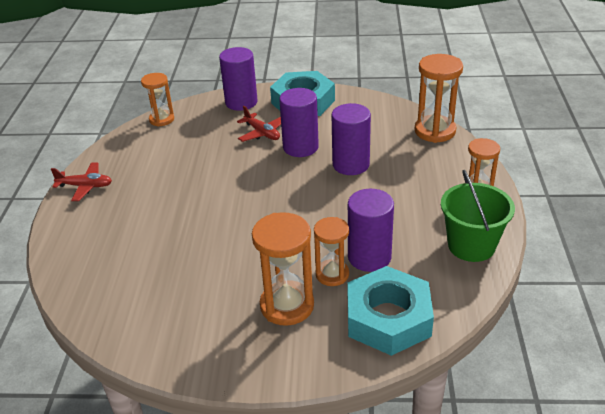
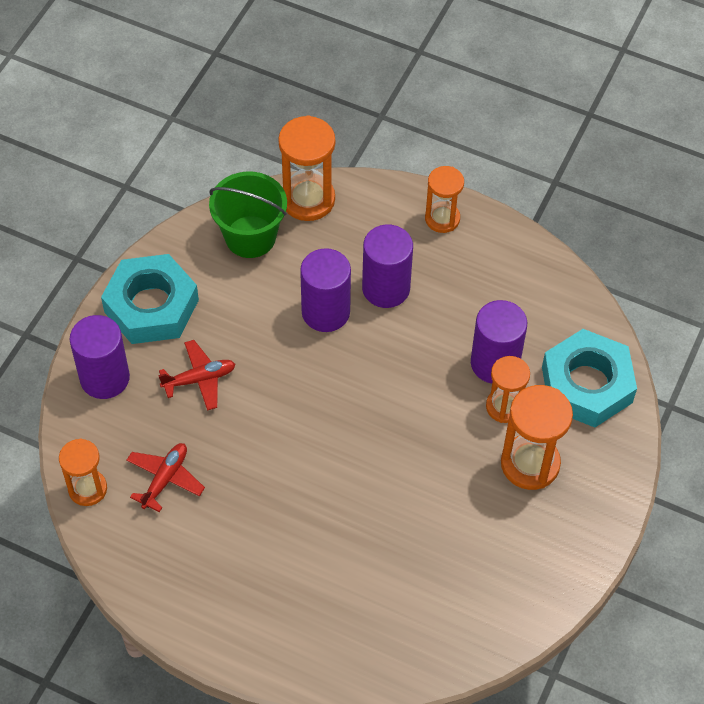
camera: 70 degrees left, 20 degrees up
(85, 186) = (202, 619): red plane -> red plane (165, 479)
(300, 147) = (258, 349): purple cylinder -> purple cylinder (386, 288)
(471, 245) = (522, 268): green bucket -> green bucket (250, 237)

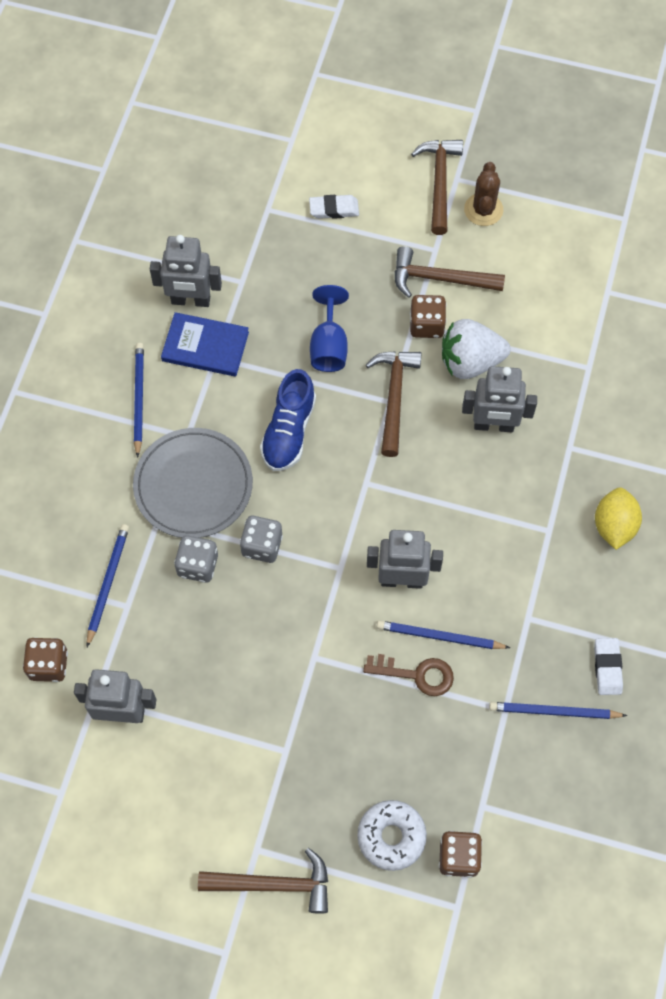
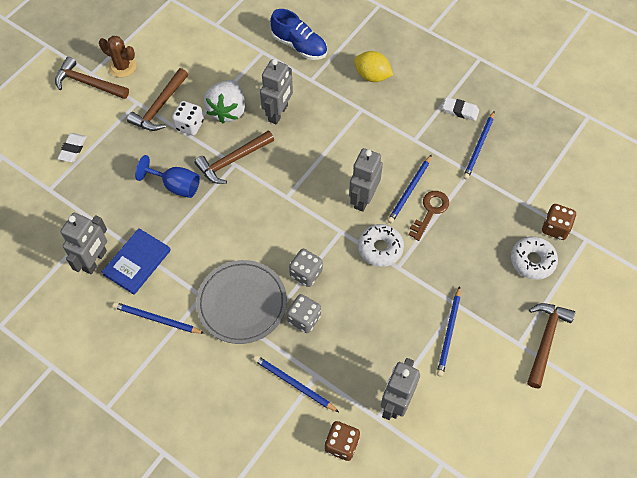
camera: 70 degrees left, 5 degrees down
(240, 752) = (449, 333): none -> blue pencil
(289, 431) = (228, 230): blue shoe -> blue shoe (299, 46)
(333, 626) = (380, 248): none -> white donut
(394, 397) = (232, 161): brown hammer -> brown hammer turned 60 degrees counterclockwise
(426, 325) = (189, 125): brown dice -> white dice

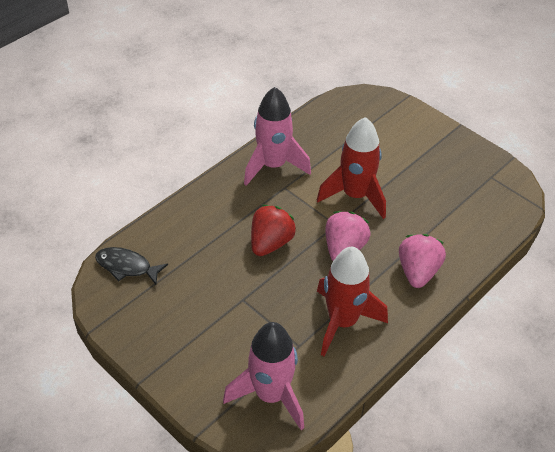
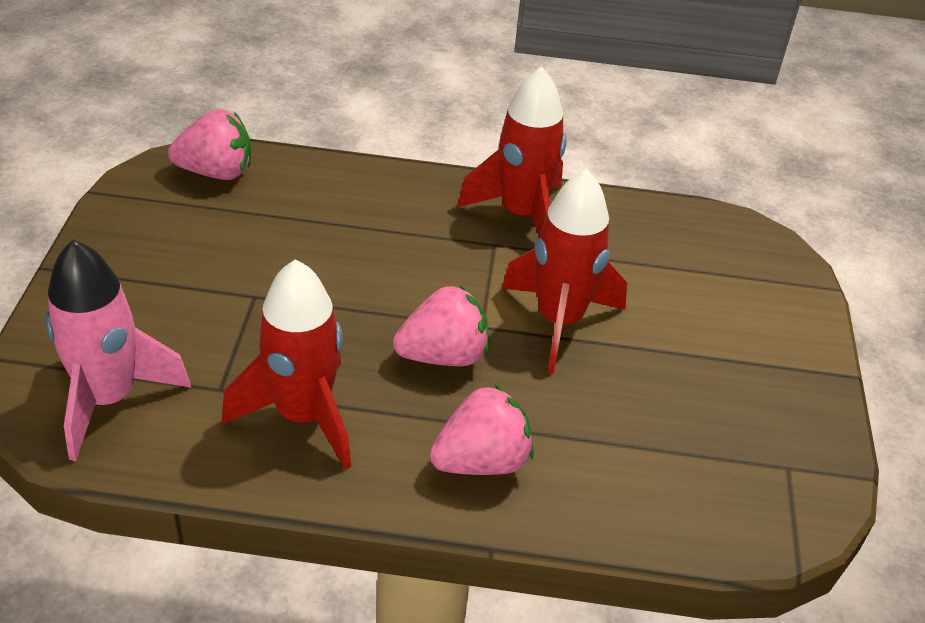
camera: 50 degrees right, 5 degrees down
(126, 266) = (216, 172): black fish -> pink strawberry
(270, 243) = (379, 276): red strawberry -> none
(273, 165) = (521, 215): pink rocket -> red rocket

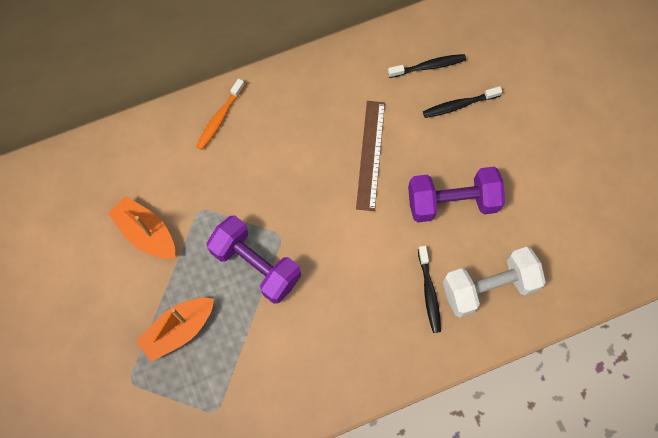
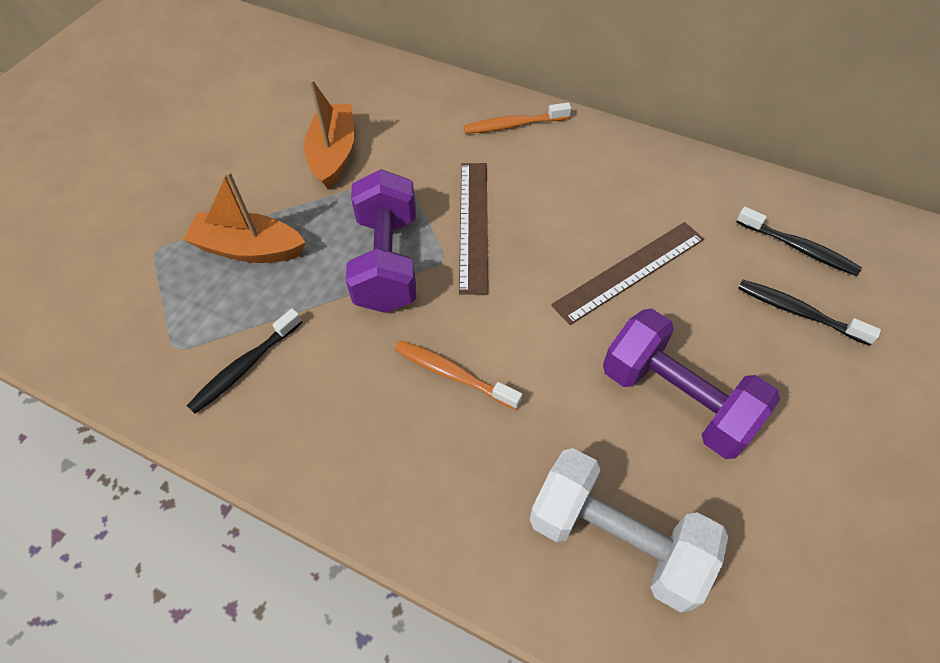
camera: 50 degrees right, 15 degrees down
(272, 202) = (474, 225): none -> brown ruler
(353, 287) = (453, 374): none -> orange toothbrush
(429, 293) = (531, 467): black toothbrush -> black toothbrush (244, 367)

● **WORK ITEM**
Reproduce exactly the lines of the data above that run from the line with "(240, 752) = (449, 333): none -> blue pencil" down to the line with "(273, 165) = (521, 215): pink", both ends included. Pictures do not belong in the copy.

● **SOLUTION FOR THIS PROBLEM**
(240, 752) = (449, 333): none -> blue pencil
(289, 431) = (228, 230): blue shoe -> blue shoe (299, 46)
(333, 626) = (380, 248): none -> white donut
(394, 397) = (232, 161): brown hammer -> brown hammer turned 60 degrees counterclockwise
(426, 325) = (189, 125): brown dice -> white dice

camera: 50 degrees right, 5 degrees down
(126, 266) = (216, 172): black fish -> pink strawberry
(270, 243) = (379, 276): red strawberry -> none
(273, 165) = (521, 215): pink rocket -> red rocket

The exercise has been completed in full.